→ **REQUIREMENT**
Set down word for word each line from the start of the listing through the line that contains "second_place: [669, 223]", both included.

→ **LISTED ENTRIES**
----------

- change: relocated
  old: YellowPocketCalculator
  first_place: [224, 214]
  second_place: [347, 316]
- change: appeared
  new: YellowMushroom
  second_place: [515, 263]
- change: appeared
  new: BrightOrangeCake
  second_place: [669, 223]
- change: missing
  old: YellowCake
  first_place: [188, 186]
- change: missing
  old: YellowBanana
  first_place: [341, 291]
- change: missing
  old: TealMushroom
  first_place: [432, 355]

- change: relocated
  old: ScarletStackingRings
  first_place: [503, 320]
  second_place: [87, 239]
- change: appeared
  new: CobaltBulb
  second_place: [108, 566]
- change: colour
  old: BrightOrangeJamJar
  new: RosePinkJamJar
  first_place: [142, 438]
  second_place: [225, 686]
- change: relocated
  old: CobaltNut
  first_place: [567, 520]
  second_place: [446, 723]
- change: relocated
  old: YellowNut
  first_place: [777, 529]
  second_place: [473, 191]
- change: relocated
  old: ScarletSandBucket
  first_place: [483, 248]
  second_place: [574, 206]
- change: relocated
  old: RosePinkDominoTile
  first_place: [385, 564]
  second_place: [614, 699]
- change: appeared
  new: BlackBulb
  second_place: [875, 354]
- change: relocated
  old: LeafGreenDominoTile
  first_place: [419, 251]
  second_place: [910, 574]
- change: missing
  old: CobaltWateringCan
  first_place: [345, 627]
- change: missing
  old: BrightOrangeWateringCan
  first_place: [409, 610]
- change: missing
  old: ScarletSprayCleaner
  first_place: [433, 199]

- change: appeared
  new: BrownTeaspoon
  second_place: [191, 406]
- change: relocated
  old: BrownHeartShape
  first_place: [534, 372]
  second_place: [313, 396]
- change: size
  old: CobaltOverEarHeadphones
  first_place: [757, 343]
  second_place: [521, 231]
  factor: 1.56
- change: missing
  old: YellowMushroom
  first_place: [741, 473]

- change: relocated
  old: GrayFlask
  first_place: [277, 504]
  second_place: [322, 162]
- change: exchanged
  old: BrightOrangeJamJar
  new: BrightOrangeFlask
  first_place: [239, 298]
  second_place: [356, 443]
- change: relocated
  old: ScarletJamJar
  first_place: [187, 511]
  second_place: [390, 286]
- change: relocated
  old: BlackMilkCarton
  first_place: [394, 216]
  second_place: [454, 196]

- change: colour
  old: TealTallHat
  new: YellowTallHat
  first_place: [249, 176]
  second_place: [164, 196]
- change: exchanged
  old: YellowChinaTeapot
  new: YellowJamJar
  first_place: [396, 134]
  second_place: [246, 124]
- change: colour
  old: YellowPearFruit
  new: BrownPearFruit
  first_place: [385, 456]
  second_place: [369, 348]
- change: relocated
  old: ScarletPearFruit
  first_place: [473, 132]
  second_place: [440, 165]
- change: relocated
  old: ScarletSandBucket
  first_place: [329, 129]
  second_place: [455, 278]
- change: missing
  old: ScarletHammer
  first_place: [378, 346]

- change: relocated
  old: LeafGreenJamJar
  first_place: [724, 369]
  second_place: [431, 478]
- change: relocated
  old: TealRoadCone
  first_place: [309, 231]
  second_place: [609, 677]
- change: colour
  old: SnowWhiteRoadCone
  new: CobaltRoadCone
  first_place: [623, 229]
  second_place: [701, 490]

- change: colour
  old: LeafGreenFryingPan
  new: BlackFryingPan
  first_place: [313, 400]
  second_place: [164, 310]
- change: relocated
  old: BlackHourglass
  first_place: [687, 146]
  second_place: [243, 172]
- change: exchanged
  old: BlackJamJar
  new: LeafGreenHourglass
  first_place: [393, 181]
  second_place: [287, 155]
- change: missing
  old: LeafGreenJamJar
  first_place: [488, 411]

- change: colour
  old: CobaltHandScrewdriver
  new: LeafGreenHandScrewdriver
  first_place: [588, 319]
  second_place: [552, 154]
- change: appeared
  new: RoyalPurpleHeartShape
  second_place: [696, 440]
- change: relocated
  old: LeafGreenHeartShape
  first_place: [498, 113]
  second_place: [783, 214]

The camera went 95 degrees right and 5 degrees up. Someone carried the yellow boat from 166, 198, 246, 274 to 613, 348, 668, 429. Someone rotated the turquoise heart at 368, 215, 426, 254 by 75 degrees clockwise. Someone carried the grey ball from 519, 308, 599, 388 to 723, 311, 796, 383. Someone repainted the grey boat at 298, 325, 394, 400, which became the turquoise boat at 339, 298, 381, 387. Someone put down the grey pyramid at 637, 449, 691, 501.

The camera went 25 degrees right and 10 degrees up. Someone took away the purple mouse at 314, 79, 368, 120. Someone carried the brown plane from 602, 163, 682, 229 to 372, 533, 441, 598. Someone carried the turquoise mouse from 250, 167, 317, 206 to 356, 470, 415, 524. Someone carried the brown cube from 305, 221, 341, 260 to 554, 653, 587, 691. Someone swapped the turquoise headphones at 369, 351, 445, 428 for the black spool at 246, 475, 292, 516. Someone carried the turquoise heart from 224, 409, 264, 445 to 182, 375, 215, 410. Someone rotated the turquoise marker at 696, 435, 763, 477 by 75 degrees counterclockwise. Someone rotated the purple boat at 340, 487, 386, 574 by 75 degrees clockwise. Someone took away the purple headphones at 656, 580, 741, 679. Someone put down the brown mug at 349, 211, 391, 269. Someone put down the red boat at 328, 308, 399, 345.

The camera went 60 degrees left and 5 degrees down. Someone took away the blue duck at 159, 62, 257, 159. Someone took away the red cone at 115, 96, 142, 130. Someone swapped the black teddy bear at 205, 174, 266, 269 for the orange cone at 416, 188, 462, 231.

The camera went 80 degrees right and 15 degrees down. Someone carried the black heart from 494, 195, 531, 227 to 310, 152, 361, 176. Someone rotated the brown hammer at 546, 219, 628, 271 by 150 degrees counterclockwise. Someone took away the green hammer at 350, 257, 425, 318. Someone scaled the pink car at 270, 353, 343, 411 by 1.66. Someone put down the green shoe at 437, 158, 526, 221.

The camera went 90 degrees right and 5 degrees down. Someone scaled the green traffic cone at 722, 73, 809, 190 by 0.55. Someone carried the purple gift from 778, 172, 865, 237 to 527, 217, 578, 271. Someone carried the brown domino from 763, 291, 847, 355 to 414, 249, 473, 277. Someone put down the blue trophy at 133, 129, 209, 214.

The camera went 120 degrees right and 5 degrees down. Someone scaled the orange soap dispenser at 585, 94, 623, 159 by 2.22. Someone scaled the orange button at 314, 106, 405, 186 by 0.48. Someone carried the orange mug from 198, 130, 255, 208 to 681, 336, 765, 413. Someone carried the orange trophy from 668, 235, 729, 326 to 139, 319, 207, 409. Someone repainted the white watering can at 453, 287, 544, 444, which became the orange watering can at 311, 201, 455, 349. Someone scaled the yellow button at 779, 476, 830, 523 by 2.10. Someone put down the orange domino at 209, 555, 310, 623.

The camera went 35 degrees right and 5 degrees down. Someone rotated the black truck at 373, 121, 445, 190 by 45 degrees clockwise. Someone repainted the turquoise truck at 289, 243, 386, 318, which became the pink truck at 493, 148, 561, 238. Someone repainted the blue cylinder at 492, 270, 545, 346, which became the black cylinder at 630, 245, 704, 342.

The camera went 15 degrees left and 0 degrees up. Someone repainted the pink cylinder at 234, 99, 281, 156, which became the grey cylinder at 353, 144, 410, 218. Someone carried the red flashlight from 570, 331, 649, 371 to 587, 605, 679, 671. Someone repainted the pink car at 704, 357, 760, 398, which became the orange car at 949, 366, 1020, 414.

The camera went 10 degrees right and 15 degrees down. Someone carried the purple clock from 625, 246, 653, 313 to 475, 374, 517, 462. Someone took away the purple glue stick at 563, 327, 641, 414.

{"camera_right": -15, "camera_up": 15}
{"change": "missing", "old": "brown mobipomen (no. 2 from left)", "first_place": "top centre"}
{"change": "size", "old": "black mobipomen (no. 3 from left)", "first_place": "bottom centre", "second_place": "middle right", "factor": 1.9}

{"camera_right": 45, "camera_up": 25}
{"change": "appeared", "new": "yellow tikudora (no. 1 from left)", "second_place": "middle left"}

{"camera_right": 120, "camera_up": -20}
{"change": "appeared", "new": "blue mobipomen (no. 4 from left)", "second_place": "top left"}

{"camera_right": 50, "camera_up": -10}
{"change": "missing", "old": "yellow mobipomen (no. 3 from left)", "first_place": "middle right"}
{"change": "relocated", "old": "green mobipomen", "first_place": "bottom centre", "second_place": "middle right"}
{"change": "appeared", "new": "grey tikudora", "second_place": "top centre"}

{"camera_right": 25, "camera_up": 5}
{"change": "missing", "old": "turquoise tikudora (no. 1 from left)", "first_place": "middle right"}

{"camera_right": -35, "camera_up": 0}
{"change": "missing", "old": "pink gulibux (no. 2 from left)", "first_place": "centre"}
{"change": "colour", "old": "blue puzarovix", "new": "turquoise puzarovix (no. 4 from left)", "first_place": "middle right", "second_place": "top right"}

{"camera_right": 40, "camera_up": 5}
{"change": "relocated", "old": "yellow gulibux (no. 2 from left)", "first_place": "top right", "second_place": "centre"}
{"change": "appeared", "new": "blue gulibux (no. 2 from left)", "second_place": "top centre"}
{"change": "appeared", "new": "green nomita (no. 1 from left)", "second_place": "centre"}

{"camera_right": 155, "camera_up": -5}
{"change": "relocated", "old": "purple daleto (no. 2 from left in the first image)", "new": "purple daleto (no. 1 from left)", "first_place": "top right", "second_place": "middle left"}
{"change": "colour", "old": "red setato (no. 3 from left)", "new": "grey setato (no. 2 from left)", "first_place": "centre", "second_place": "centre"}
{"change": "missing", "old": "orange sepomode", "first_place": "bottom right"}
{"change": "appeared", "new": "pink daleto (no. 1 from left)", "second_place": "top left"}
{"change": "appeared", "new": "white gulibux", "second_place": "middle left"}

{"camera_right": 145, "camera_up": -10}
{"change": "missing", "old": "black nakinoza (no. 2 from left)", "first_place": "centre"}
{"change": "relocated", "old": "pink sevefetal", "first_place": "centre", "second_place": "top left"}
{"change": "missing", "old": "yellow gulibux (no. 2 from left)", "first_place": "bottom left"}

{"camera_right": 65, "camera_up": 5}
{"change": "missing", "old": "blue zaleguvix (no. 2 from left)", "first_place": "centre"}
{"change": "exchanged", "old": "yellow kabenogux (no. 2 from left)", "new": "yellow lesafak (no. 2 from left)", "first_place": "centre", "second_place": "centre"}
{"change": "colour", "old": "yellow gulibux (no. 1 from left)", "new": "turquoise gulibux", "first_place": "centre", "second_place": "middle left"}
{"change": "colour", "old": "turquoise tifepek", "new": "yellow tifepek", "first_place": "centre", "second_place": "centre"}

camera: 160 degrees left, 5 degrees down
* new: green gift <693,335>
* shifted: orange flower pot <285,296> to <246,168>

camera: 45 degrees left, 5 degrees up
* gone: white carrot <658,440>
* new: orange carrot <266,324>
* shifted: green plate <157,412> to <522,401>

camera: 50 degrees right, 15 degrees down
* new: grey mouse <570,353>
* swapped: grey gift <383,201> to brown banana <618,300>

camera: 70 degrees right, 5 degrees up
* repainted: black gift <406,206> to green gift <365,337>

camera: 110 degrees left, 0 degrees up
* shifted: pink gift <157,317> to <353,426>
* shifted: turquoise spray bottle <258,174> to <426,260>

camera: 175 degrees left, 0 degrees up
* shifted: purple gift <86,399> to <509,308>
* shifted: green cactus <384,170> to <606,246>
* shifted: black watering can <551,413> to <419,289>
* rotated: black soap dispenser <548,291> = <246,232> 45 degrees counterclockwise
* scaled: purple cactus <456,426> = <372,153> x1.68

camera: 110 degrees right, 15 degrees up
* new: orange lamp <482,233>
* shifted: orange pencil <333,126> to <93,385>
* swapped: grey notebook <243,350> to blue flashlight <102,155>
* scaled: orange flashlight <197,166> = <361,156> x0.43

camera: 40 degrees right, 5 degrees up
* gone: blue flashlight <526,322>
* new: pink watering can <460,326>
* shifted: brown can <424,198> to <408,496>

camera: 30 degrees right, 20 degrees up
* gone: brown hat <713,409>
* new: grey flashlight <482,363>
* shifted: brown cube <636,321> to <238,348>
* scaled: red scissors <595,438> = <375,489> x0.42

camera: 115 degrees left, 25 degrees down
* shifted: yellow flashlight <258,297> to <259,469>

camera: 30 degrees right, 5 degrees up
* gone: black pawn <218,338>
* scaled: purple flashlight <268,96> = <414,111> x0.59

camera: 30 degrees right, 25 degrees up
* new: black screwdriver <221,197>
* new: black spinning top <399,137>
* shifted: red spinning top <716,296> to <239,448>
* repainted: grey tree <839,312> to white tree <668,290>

----------

→ **SOLVED EXERCISE**
- change: relocated
  old: YellowPocketCalculator
  first_place: [224, 214]
  second_place: [347, 316]
- change: appeared
  new: YellowMushroom
  second_place: [515, 263]
- change: appeared
  new: BrightOrangeCake
  second_place: [669, 223]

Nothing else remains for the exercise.